Instructions to follow: Would you please copy the part of the material below that opens with the line containing "removed: fish figure" and closes with the line containing "added: house (leaf-green)"? Copy it exactly, and only it.

---

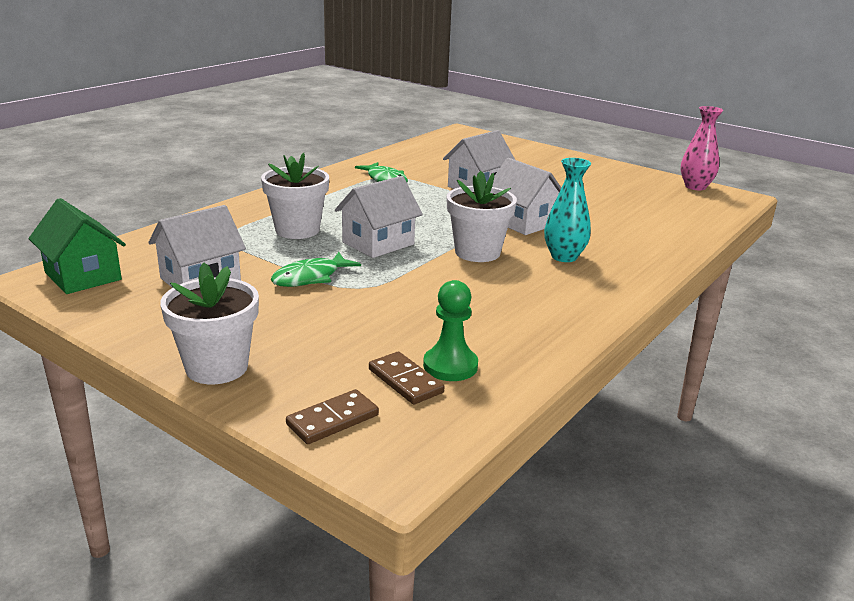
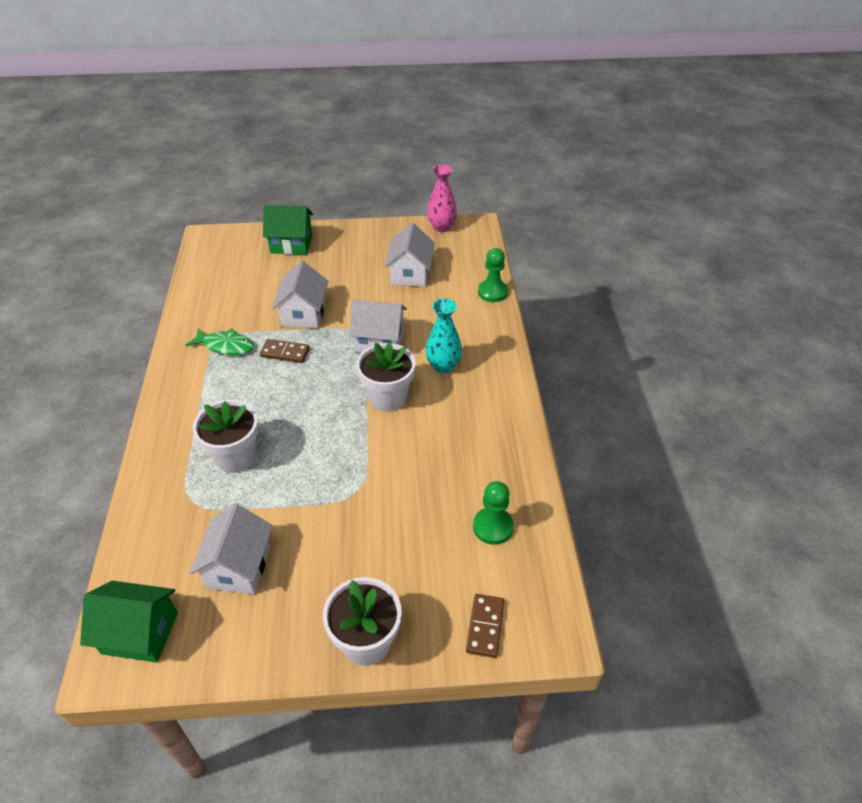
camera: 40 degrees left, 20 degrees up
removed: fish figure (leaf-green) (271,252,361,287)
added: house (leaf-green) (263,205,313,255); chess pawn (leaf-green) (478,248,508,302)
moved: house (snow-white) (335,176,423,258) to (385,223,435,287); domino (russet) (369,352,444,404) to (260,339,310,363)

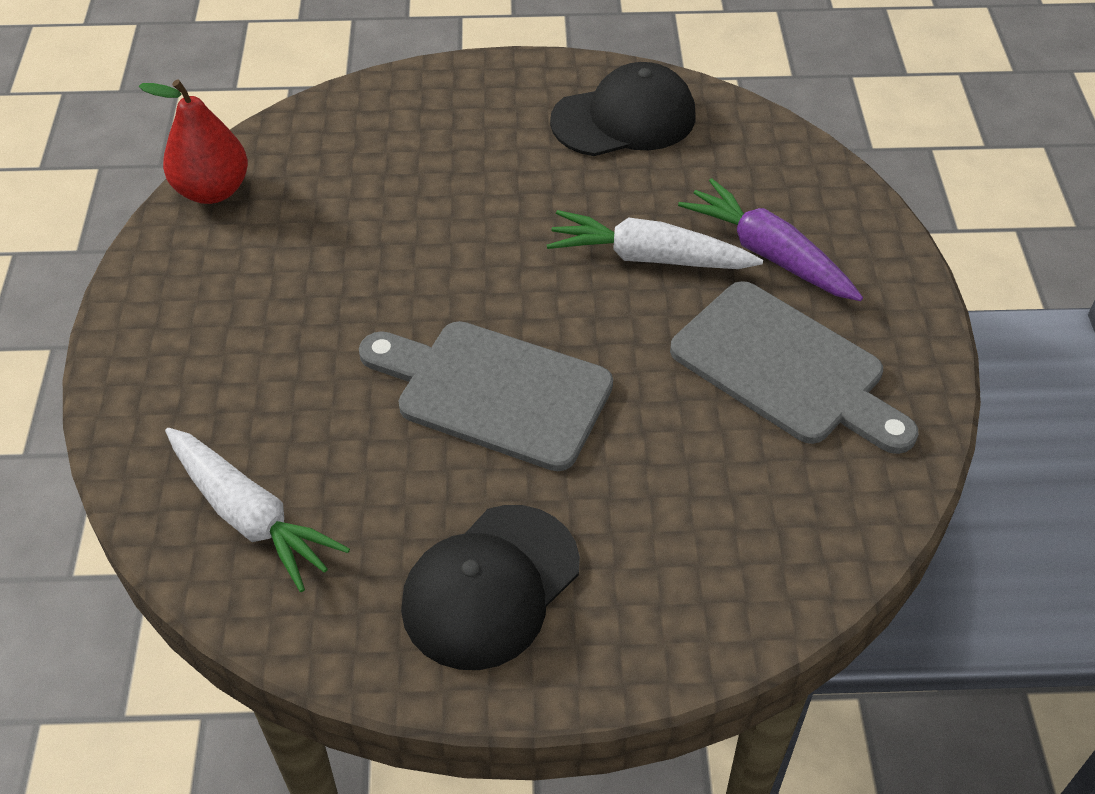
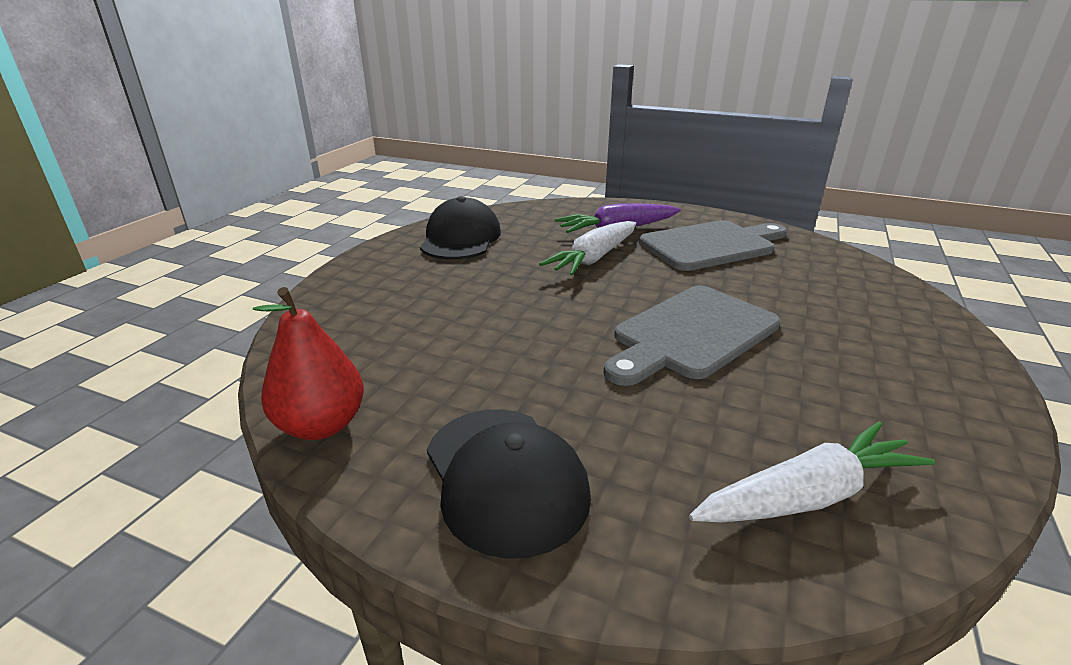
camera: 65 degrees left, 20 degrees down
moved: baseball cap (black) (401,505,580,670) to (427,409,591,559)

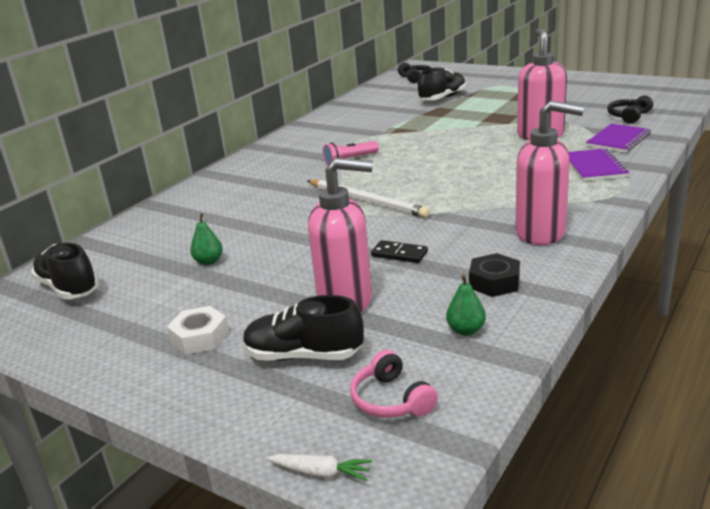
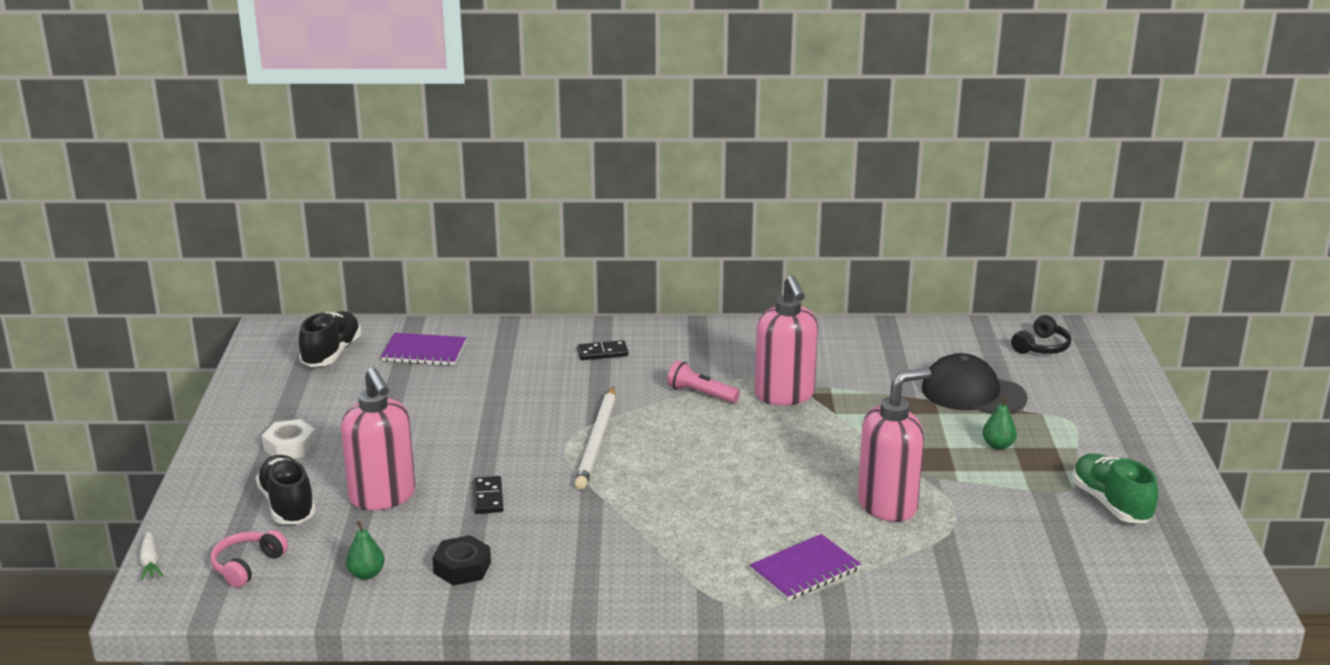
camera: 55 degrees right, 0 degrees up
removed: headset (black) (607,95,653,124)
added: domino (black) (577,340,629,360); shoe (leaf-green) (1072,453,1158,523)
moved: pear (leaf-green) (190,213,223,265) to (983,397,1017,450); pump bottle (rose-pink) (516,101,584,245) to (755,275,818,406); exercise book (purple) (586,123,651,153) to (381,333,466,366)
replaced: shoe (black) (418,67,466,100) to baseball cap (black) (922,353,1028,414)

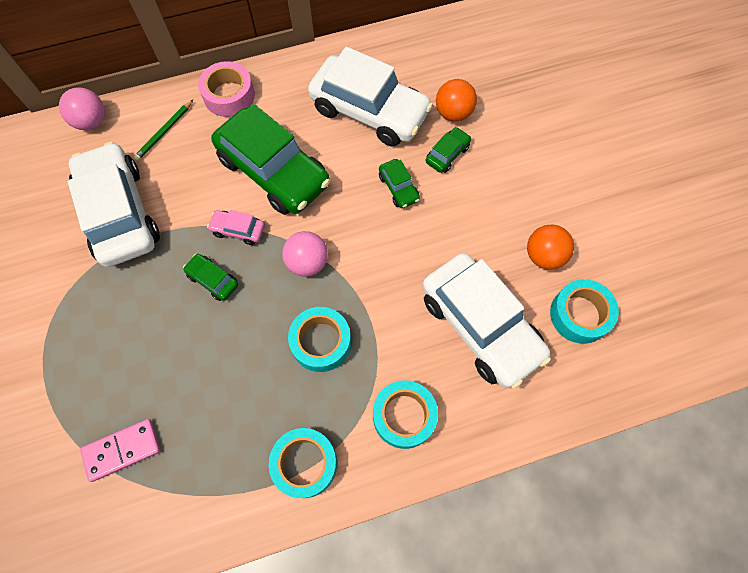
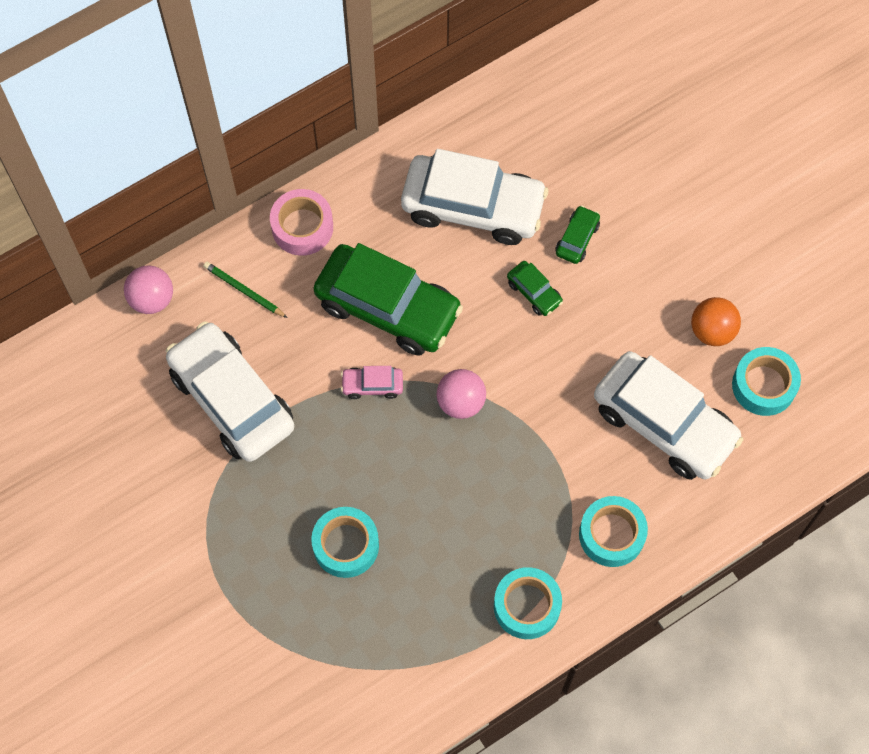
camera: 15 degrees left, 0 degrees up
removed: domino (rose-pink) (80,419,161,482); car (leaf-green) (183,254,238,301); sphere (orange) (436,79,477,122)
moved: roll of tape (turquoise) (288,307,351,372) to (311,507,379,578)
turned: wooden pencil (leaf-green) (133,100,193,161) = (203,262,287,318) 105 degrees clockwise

---

Task response:
removed: fish figure (leaf-green) (271,252,361,287)
added: house (leaf-green) (263,205,313,255); chess pawn (leaf-green) (478,248,508,302)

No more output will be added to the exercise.